-------- AVAILABLE RECORDS --------

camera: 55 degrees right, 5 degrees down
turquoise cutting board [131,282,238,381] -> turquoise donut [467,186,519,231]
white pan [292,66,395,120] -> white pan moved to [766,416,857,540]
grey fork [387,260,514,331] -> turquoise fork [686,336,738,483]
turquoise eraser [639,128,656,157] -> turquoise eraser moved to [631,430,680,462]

--------
-------- AVAILABLE RECORDS --------

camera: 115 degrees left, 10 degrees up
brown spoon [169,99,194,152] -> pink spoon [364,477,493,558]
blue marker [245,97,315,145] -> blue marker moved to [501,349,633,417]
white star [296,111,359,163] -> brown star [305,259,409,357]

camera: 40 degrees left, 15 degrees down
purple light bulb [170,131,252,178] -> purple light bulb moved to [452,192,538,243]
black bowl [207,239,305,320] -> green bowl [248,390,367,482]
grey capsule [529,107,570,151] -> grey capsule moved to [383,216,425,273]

--------
-------- AVAILABLE RECORDS --------

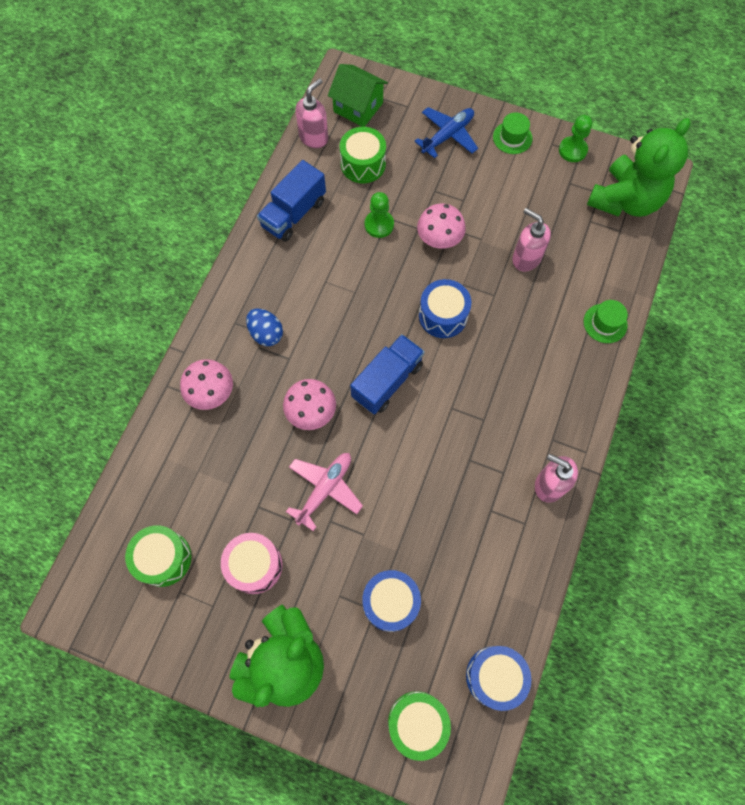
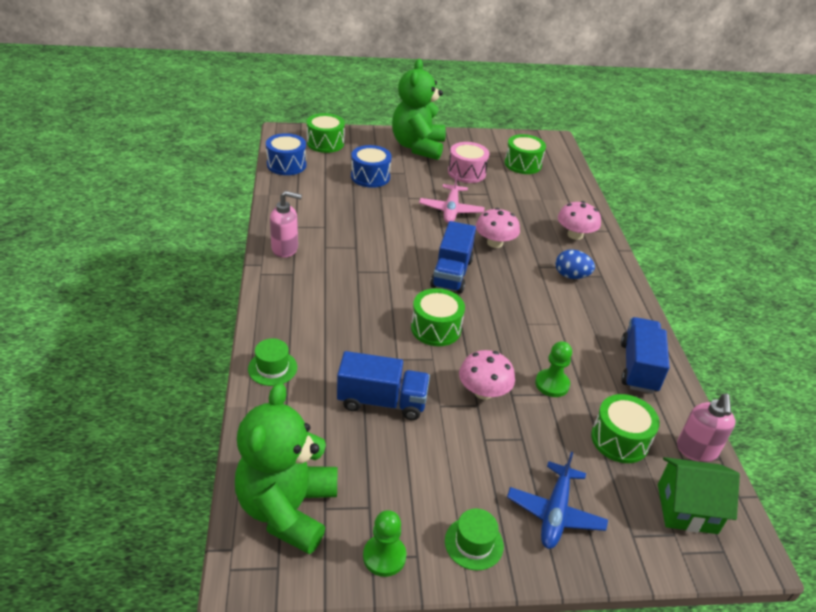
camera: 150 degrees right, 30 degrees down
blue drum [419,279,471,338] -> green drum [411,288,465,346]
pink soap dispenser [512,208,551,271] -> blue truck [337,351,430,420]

--------

_YOUR OBJECTIVE_:
Could you reproduce exactly the lines of the entries above, from the one with "brown spoon [169,99,194,152]" through the one with "black bowl [207,239,305,320]", and nothing else?

_PROBLEM SOLUTION_:
brown spoon [169,99,194,152] -> pink spoon [364,477,493,558]
blue marker [245,97,315,145] -> blue marker moved to [501,349,633,417]
white star [296,111,359,163] -> brown star [305,259,409,357]

camera: 40 degrees left, 15 degrees down
purple light bulb [170,131,252,178] -> purple light bulb moved to [452,192,538,243]
black bowl [207,239,305,320] -> green bowl [248,390,367,482]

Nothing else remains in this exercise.